» Questions about scene geometry:
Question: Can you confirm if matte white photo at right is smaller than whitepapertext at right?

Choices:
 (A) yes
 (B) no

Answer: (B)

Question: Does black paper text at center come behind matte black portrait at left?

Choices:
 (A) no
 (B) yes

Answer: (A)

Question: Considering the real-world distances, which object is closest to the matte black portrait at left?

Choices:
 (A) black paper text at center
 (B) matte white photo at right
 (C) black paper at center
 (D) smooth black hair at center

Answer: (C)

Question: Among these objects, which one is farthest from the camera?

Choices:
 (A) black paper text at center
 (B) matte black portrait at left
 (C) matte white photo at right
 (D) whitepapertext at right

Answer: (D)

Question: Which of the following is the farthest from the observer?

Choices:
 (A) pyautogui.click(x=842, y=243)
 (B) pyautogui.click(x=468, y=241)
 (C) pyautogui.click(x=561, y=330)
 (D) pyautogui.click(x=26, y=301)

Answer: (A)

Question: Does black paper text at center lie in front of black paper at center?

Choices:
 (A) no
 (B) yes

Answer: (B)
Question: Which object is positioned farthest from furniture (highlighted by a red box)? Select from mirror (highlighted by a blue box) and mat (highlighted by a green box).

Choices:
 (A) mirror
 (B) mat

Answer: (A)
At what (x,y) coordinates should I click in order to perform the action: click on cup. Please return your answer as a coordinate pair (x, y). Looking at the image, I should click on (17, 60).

» Short task: Rewrite the data from the line that contains "Answer: (D)" through the end of the data, replacing "highlighted by" with "marked by" and leaving everything else unchanged.

» Answer to this exercise:
Answer: (D)

Question: Which of the following is the farthest from the observer?

Choices:
 (A) pyautogui.click(x=842, y=243)
 (B) pyautogui.click(x=468, y=241)
 (C) pyautogui.click(x=561, y=330)
 (D) pyautogui.click(x=26, y=301)

Answer: (A)

Question: Does black paper text at center lie in front of black paper at center?

Choices:
 (A) no
 (B) yes

Answer: (B)
Question: Which object is positioned farthest from furniture (marked by a red box)? Select from mirror (marked by a blue box) and mat (marked by a green box).

Choices:
 (A) mirror
 (B) mat

Answer: (A)
At what (x,y) coordinates should I click in order to perform the action: click on cup. Please return your answer as a coordinate pair (x, y). Looking at the image, I should click on (17, 60).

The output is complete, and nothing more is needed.